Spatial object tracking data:
[Start of Attachment]

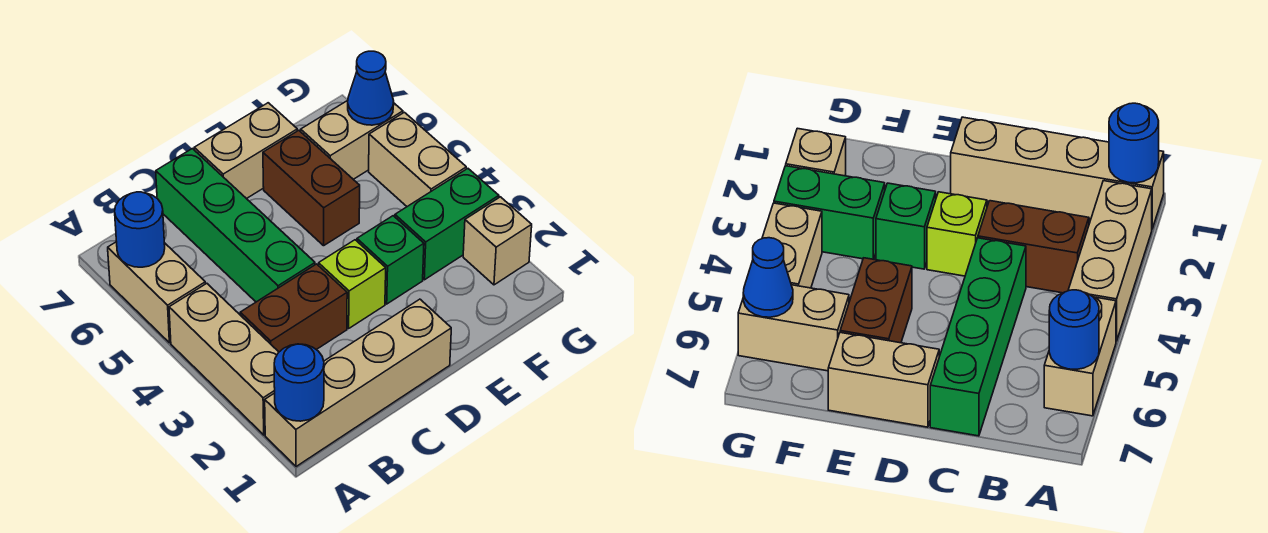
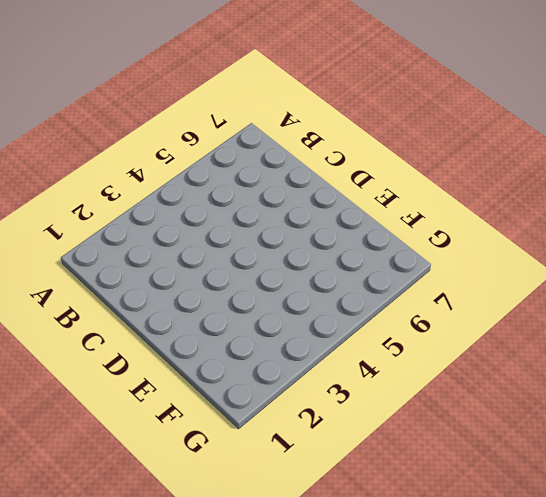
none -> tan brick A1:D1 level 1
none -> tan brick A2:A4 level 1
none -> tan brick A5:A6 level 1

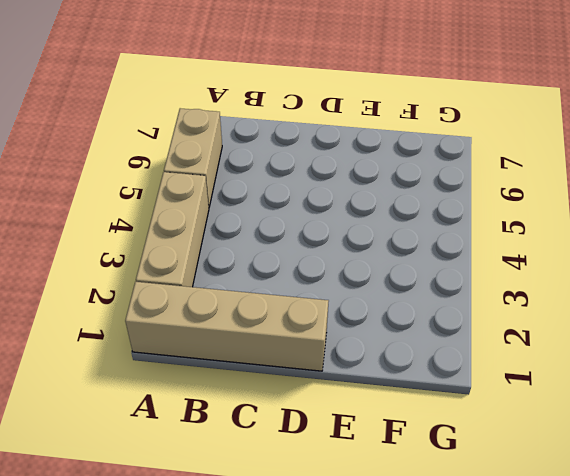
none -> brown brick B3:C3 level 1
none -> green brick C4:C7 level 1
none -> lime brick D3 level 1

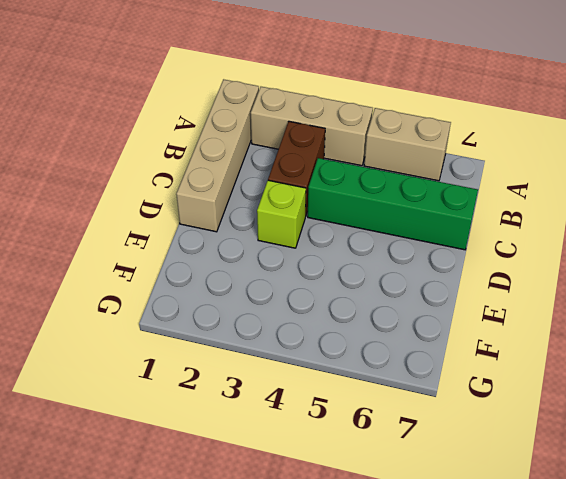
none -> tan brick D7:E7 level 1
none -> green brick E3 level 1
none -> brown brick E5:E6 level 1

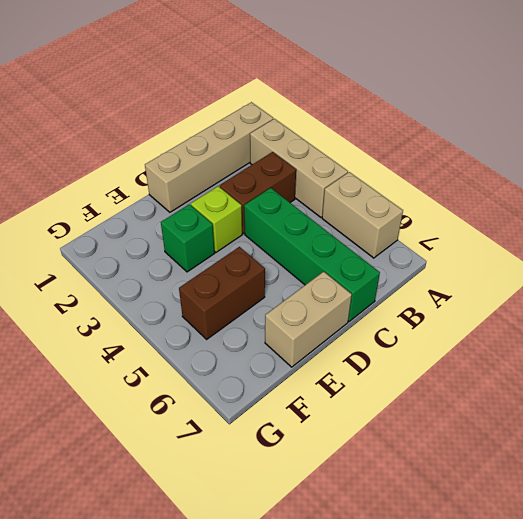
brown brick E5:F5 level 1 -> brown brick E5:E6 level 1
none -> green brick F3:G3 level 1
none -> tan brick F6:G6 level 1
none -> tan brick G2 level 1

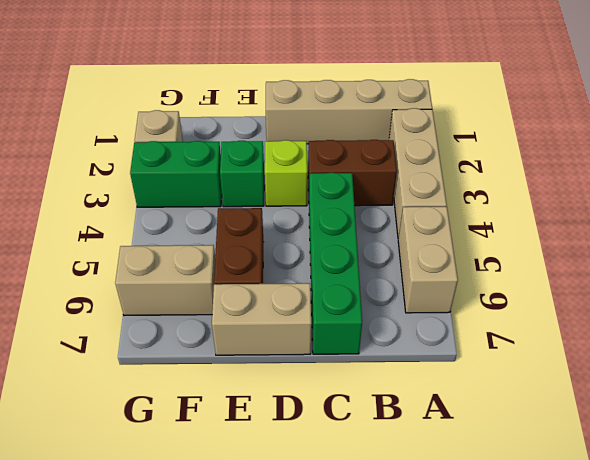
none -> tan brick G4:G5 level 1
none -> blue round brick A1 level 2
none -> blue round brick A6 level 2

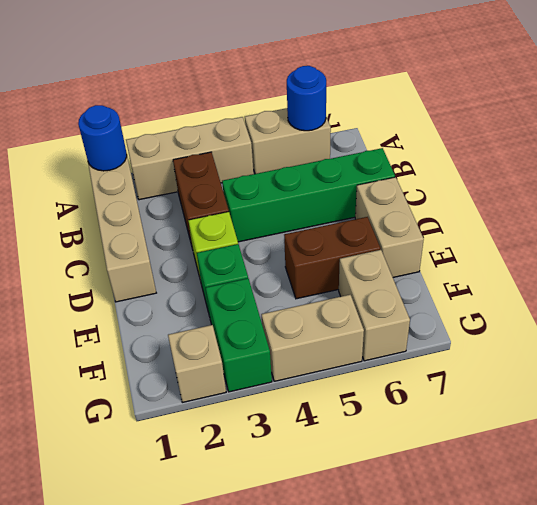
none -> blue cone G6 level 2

[End of Attachment]
[Start of Attachment]

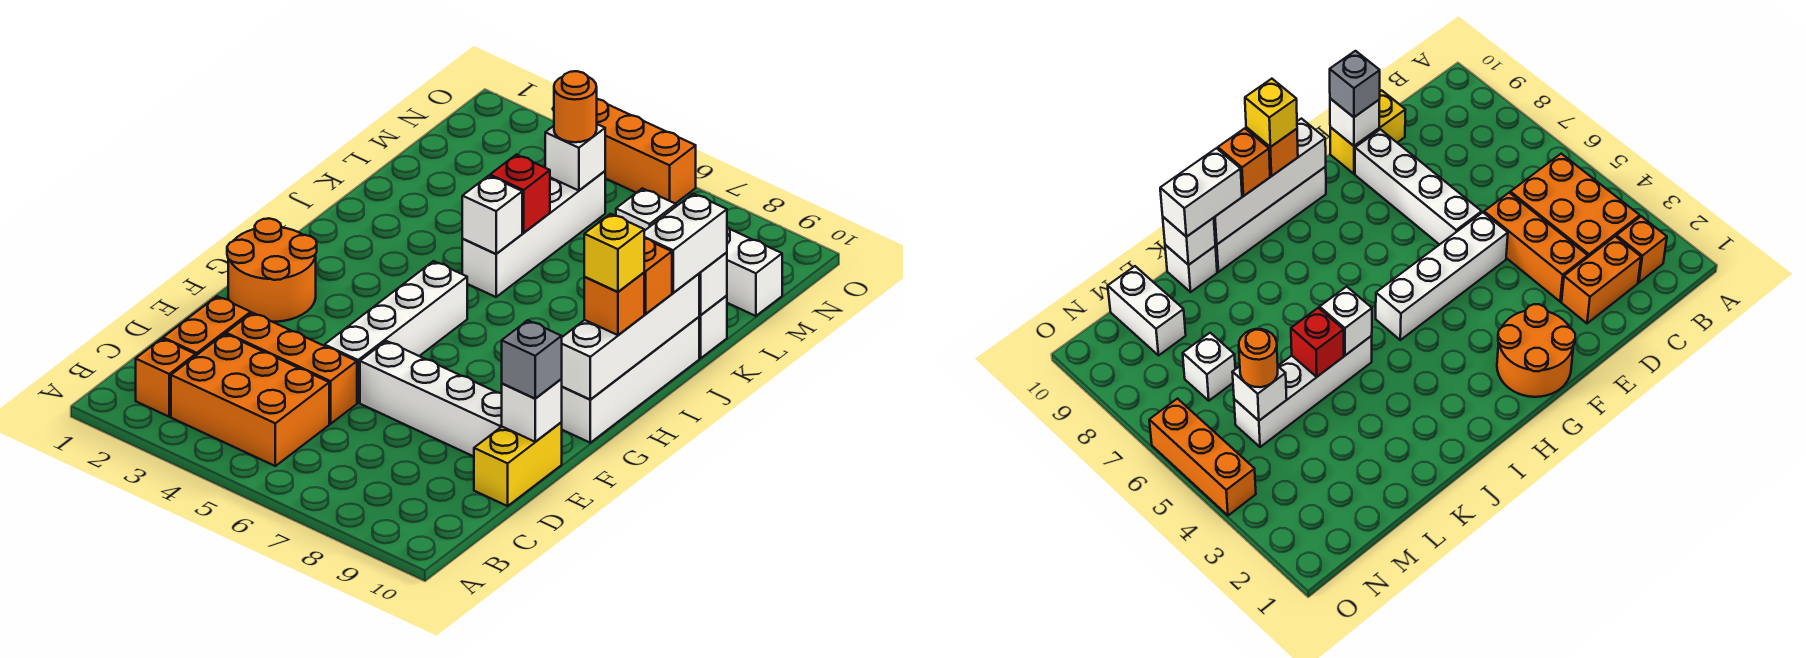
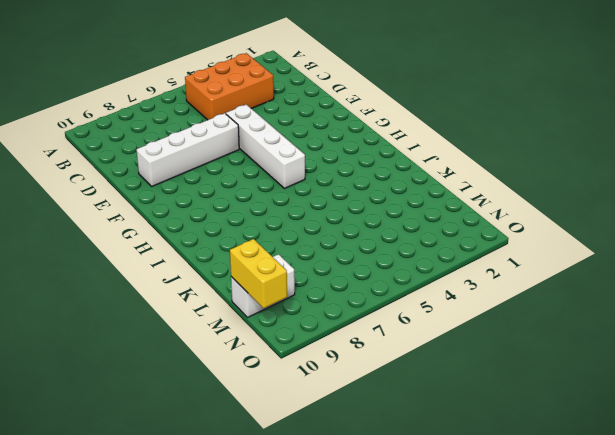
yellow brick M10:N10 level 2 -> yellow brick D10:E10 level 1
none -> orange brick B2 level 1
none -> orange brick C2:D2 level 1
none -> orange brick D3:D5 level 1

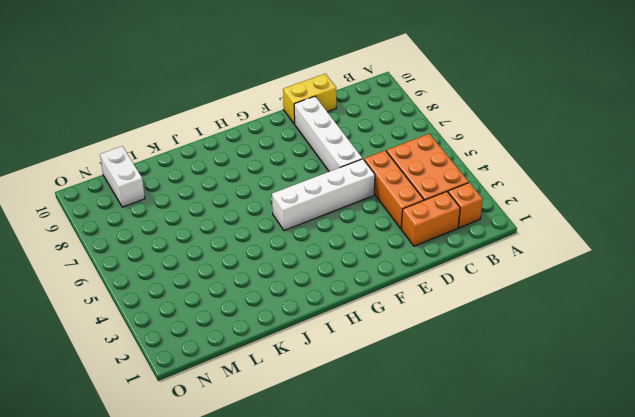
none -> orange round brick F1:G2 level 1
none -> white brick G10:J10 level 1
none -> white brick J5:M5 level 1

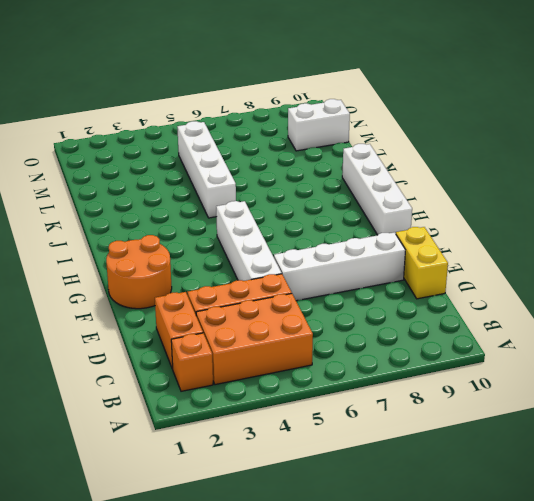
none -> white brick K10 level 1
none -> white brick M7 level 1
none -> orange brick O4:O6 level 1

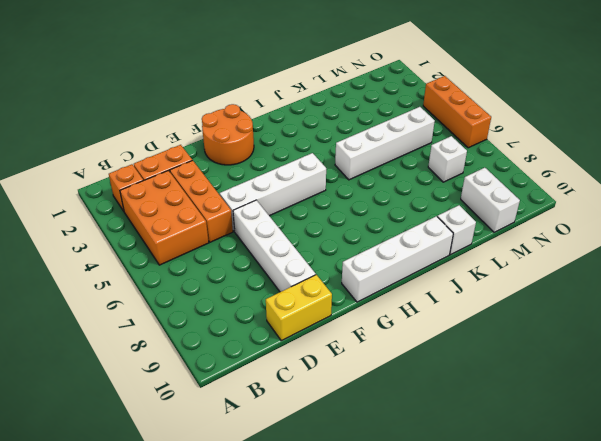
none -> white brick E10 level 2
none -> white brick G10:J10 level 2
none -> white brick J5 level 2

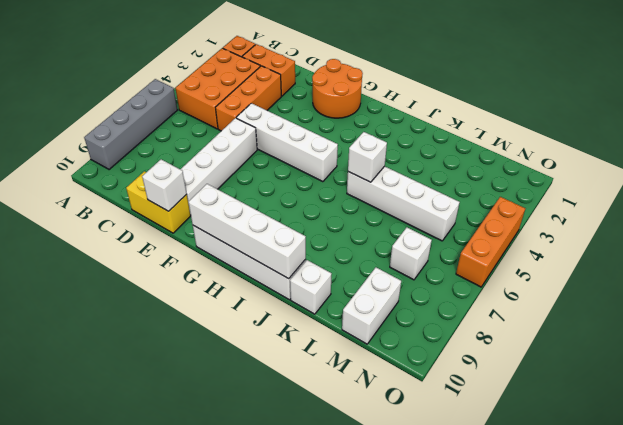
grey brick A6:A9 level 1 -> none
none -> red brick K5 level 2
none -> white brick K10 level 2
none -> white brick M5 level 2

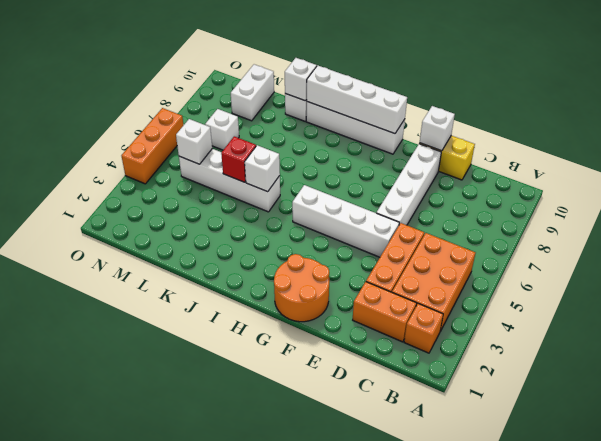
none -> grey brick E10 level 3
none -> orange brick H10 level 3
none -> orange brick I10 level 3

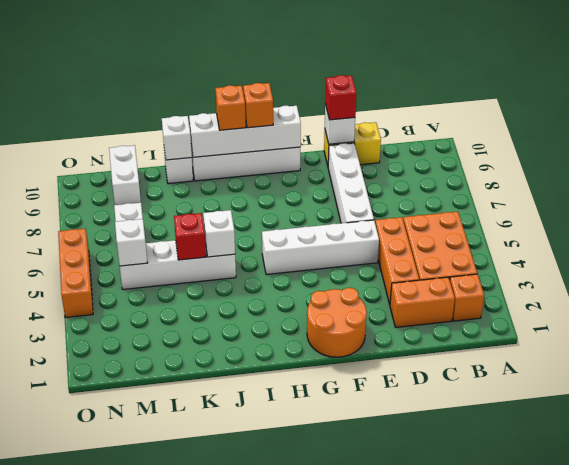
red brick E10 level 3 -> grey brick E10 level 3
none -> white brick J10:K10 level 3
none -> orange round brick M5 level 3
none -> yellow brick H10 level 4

[End of Attachment]
[Start of Attachment]

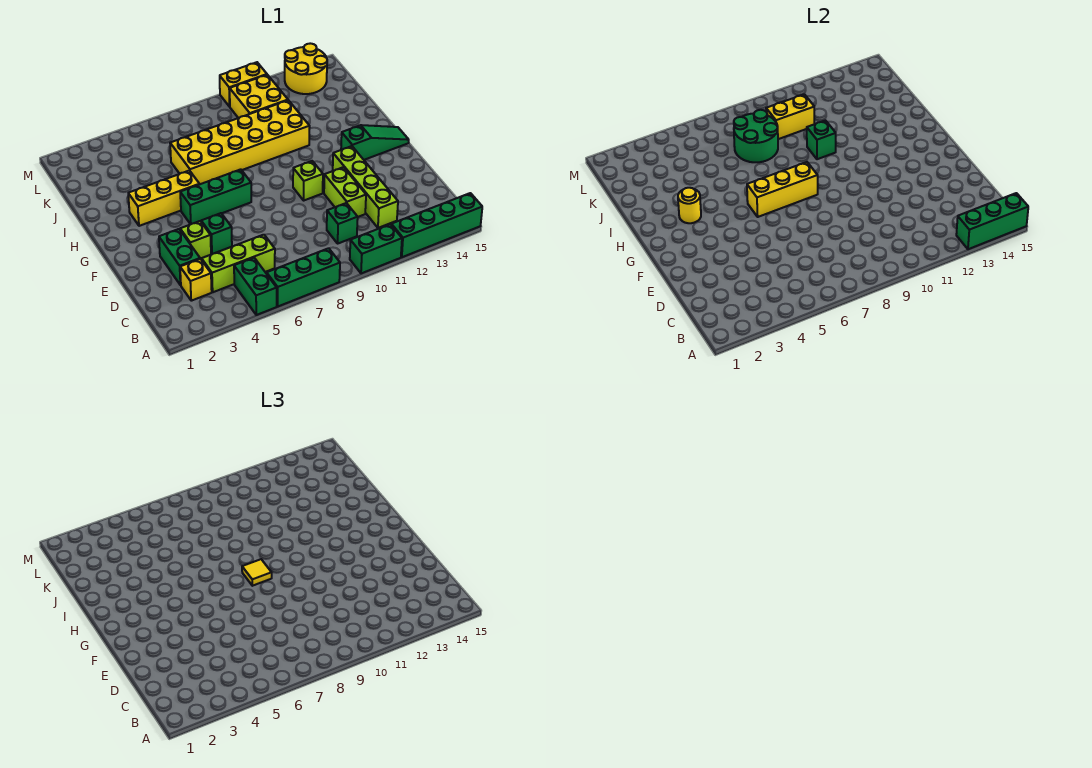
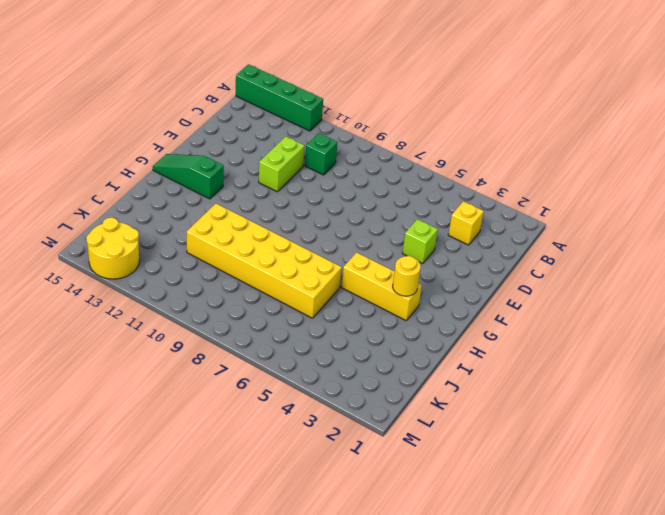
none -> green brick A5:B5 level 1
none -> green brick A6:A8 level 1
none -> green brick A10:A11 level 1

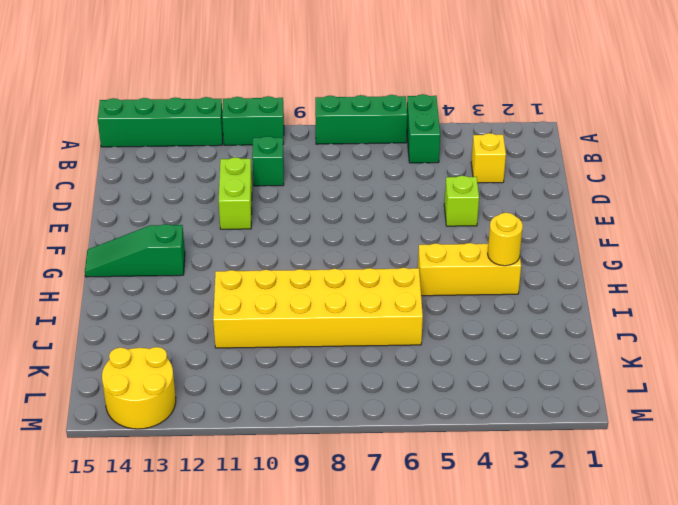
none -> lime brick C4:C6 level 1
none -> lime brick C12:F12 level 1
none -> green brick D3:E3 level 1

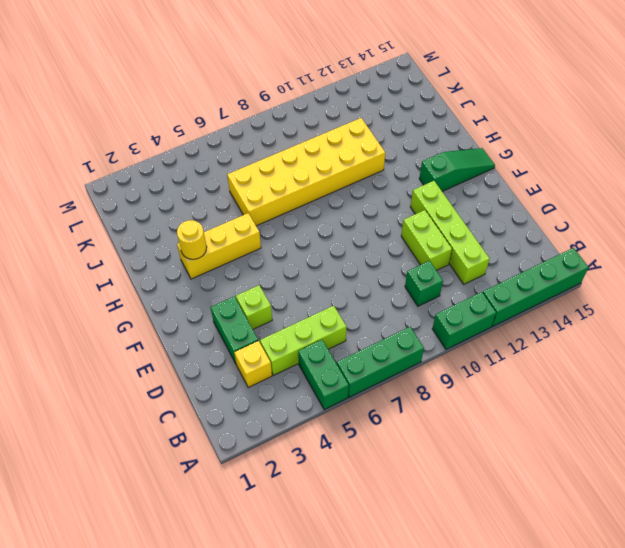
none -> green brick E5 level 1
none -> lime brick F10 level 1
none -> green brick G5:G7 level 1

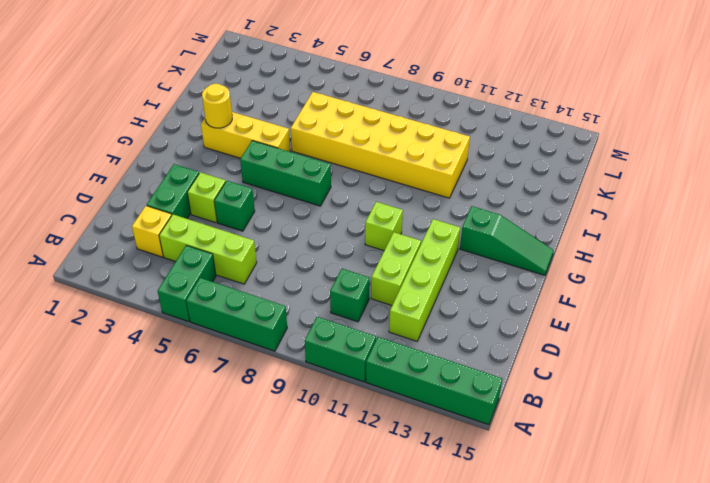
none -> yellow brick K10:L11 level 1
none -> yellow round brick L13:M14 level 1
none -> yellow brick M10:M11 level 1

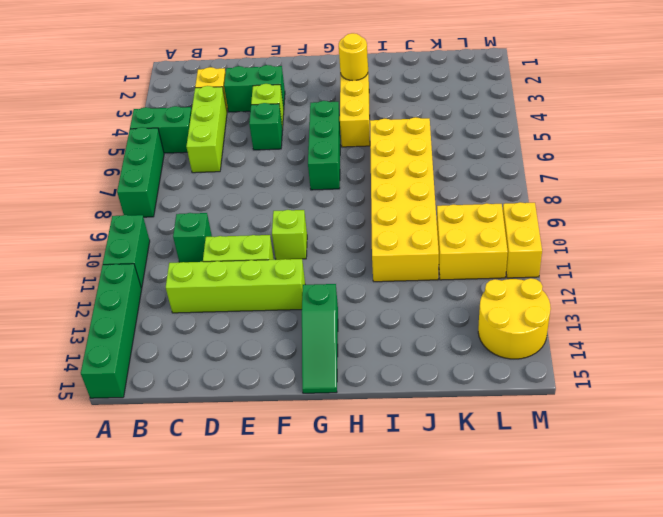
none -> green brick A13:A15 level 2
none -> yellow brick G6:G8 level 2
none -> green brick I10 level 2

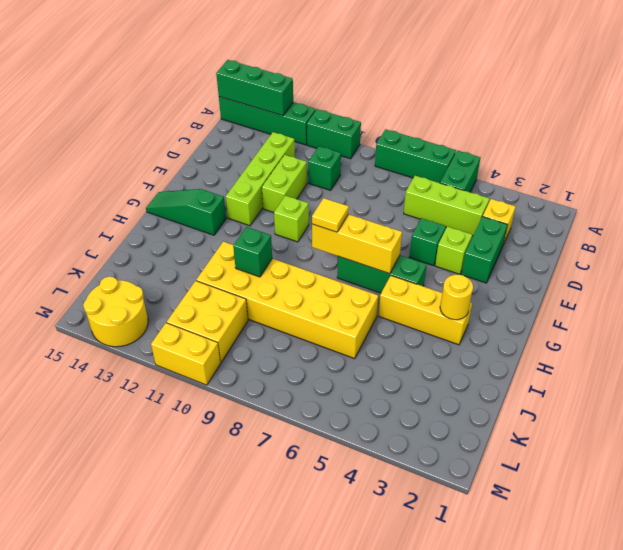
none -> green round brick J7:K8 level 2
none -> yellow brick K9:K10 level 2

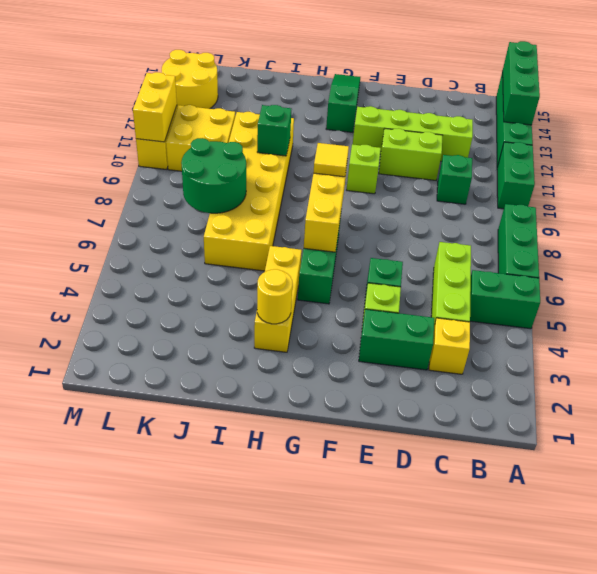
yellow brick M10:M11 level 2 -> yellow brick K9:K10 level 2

[End of Attachment]

Required action >> In the entries above, find the line containing "none -> brown brick E5:E6 level 1" and the line containing "none -> blue cone G6 level 2"; give again exactly those two lines and every line between them, minus the pictures.

Response box >>
none -> brown brick E5:E6 level 1

brown brick E5:F5 level 1 -> brown brick E5:E6 level 1
none -> green brick F3:G3 level 1
none -> tan brick F6:G6 level 1
none -> tan brick G2 level 1

none -> tan brick G4:G5 level 1
none -> blue round brick A1 level 2
none -> blue round brick A6 level 2

none -> blue cone G6 level 2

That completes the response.